JOB: Lay out every text line of the entries below as a JSON list of strings, one string per line, skipping blank lines and leaving out the pictures.

[Saved entries]
[start]

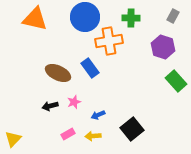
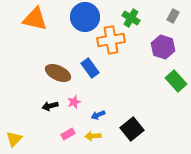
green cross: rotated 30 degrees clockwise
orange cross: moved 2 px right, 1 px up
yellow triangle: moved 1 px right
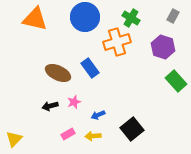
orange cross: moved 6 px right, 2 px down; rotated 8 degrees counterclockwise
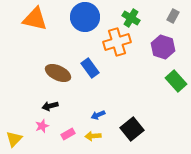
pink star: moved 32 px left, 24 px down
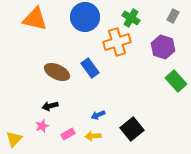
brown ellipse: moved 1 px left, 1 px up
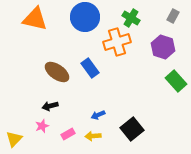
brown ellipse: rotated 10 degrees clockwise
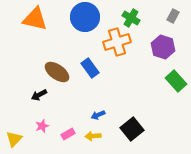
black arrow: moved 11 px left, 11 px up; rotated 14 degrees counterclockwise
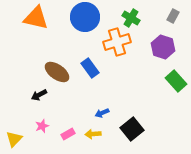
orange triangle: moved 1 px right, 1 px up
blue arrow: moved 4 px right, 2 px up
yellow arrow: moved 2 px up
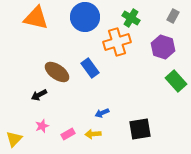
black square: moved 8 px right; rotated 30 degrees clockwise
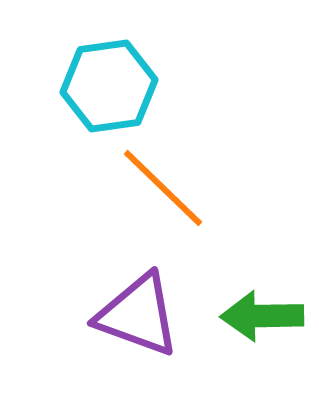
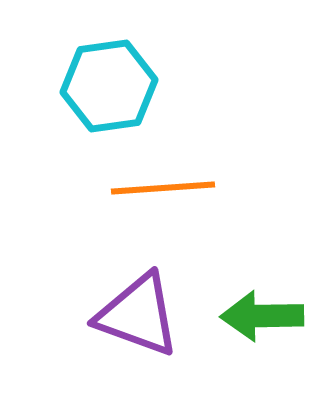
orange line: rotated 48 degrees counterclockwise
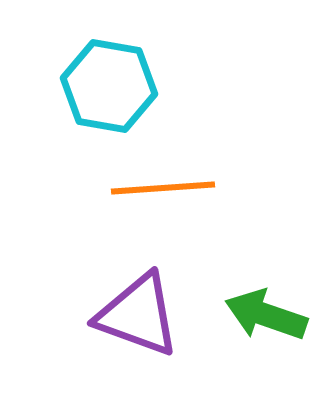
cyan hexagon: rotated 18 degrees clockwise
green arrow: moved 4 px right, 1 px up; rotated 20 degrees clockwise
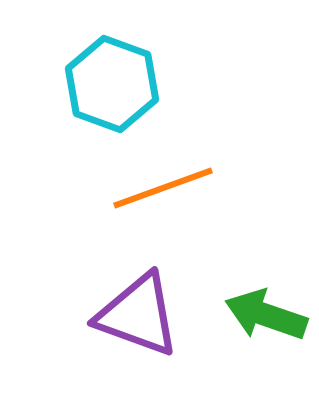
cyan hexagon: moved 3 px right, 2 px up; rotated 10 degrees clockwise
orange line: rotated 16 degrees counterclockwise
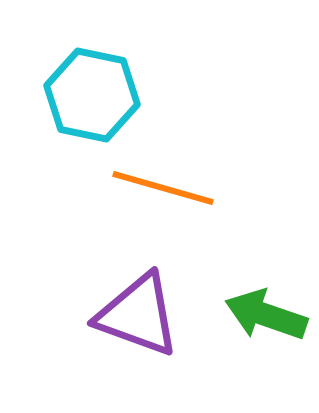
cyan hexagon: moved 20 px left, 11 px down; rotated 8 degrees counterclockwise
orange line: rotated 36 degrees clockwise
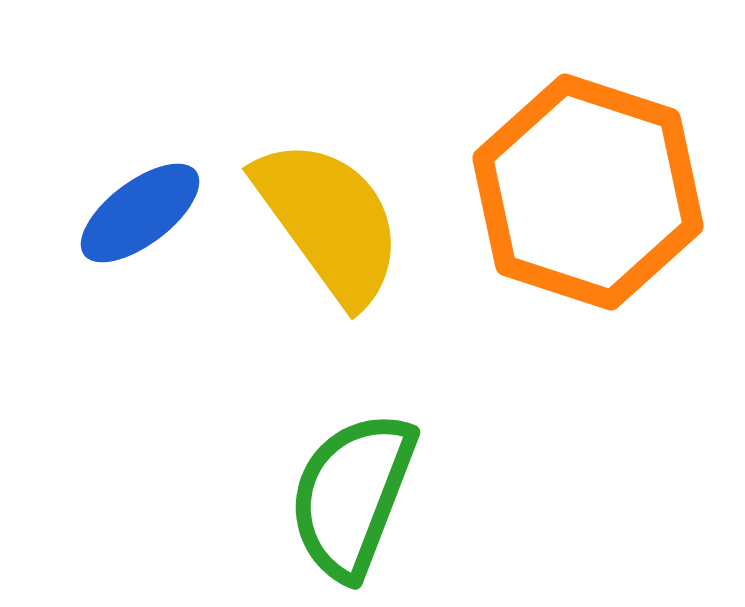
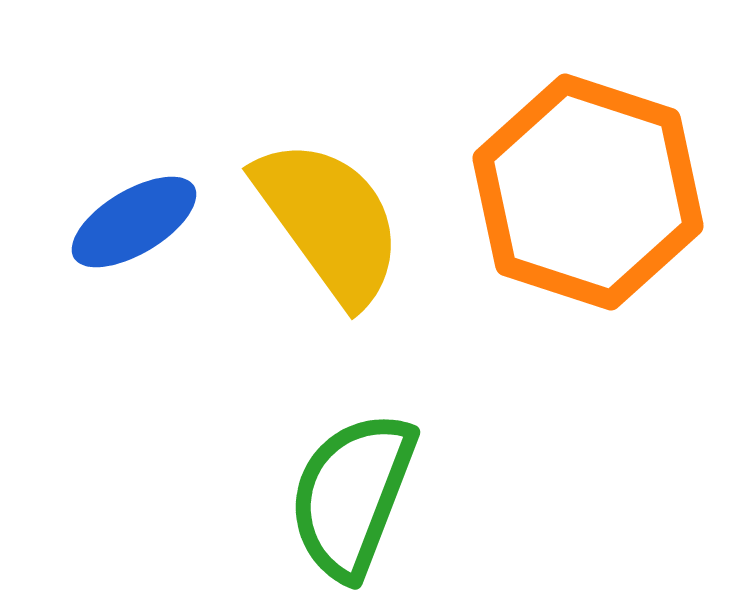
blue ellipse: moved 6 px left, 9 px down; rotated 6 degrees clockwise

[end]

PROBLEM SOLUTION:
[
  "green cross: rotated 30 degrees clockwise",
  "orange cross: moved 2 px right, 1 px up",
  "yellow triangle: moved 1 px right",
  "orange cross: moved 6 px right, 2 px down; rotated 8 degrees counterclockwise",
  "pink star: moved 32 px left, 24 px down",
  "brown ellipse: moved 1 px left, 1 px up",
  "brown ellipse: rotated 10 degrees clockwise",
  "black arrow: moved 11 px left, 11 px up; rotated 14 degrees counterclockwise",
  "orange triangle: moved 1 px right, 1 px up",
  "blue arrow: moved 4 px right, 2 px up",
  "yellow arrow: moved 2 px up",
  "black square: moved 8 px right; rotated 30 degrees clockwise",
  "orange line: rotated 48 degrees counterclockwise",
  "cyan hexagon: rotated 18 degrees clockwise",
  "green arrow: moved 4 px right, 1 px up; rotated 20 degrees clockwise",
  "cyan hexagon: moved 3 px right, 2 px up; rotated 10 degrees clockwise",
  "orange line: rotated 16 degrees counterclockwise",
  "cyan hexagon: moved 20 px left, 11 px down; rotated 8 degrees counterclockwise",
  "orange line: rotated 36 degrees clockwise",
  "blue ellipse: moved 6 px left, 9 px down; rotated 6 degrees clockwise"
]